== Work order ==
What lines of the listing below contain the word "counterclockwise"? Copy each of them out.

+ + +

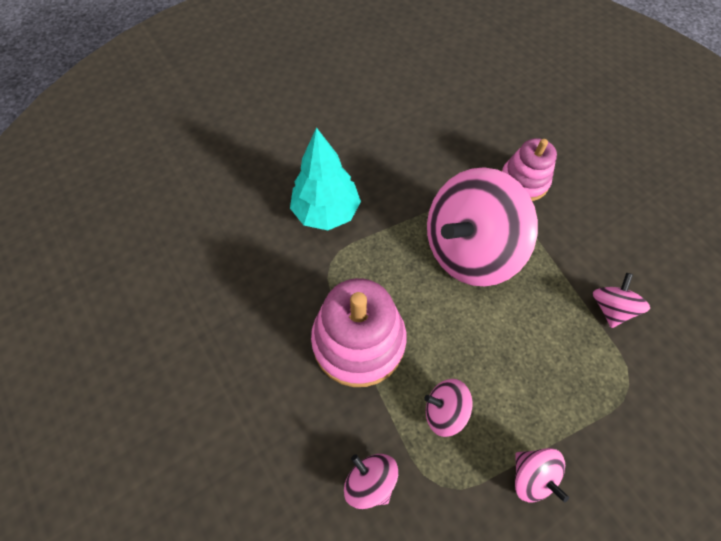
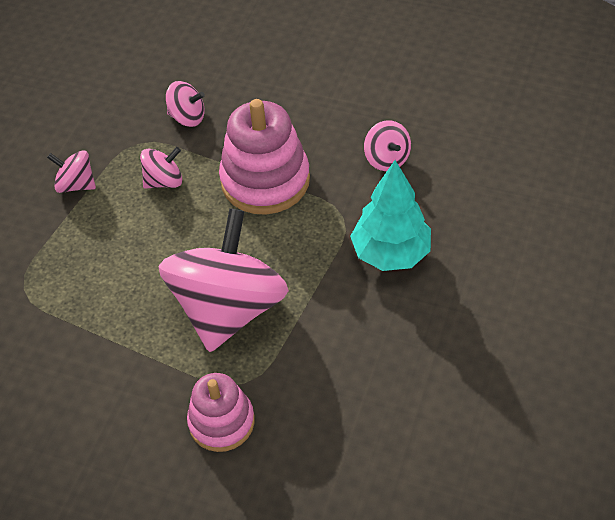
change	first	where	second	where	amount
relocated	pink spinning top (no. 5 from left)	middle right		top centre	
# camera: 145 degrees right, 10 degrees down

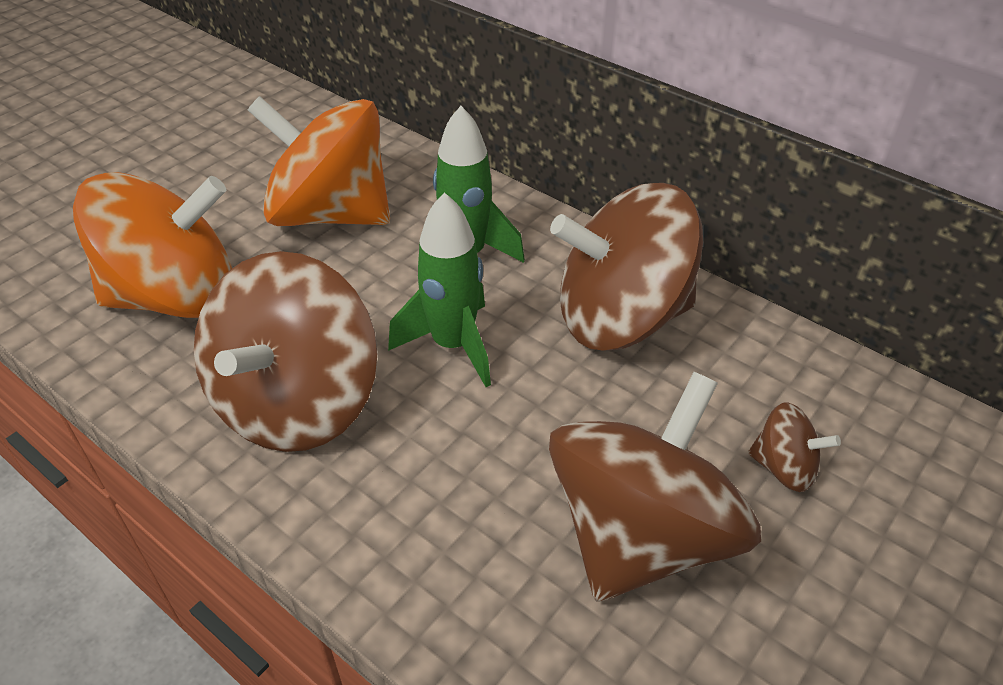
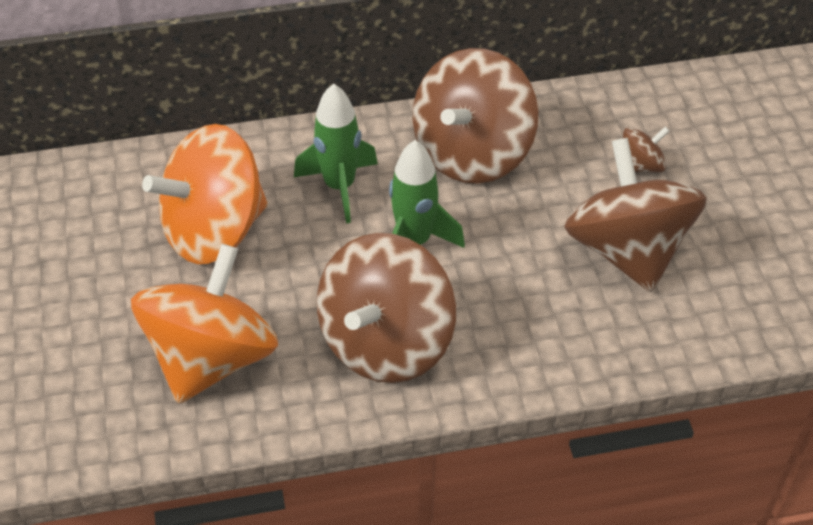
change	first	where	second	where	amount
spun	brown spinning top (no. 1 from left)	middle left		centre	60 degrees clockwise
# camera: 50 degrees left, 5 degrees up

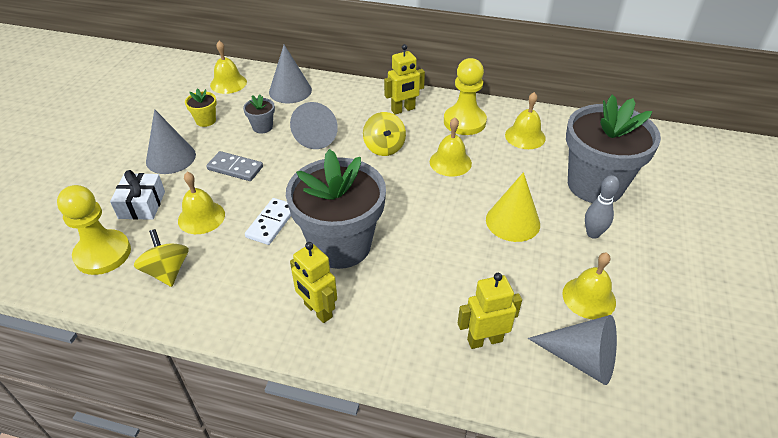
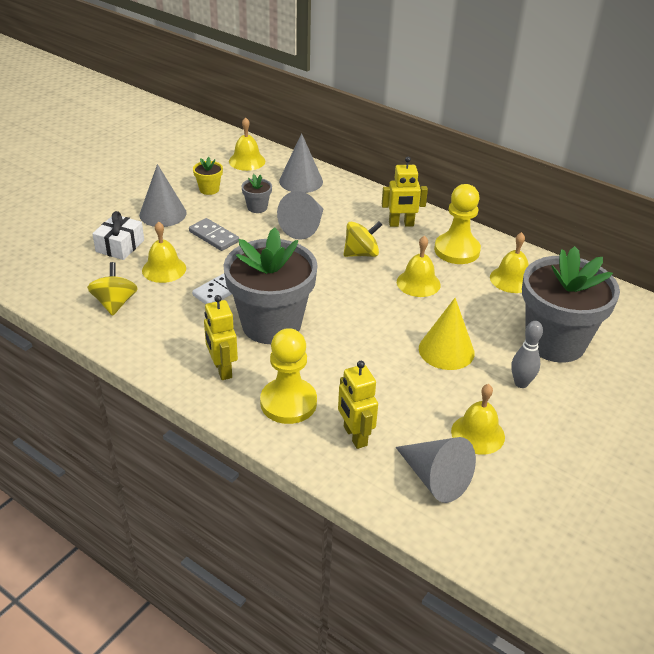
change	first	where	second	where	amount
relocated	yellow pawn (no. 1 from left)	middle left		centre	
spun	yellow robot (no. 3 from left in the first image)	bottom centre	yellow robot (no. 2 from left)	centre	120 degrees counterclockwise
spun	yellow spinning top (no. 2 from left)	top centre		centre	120 degrees counterclockwise
# camera: 20 degrees right, 5 degrees down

+ + +

== Written answer ==
spun	yellow robot (no. 3 from left in the first image)	bottom centre	yellow robot (no. 2 from left)	centre	120 degrees counterclockwise
spun	yellow spinning top (no. 2 from left)	top centre		centre	120 degrees counterclockwise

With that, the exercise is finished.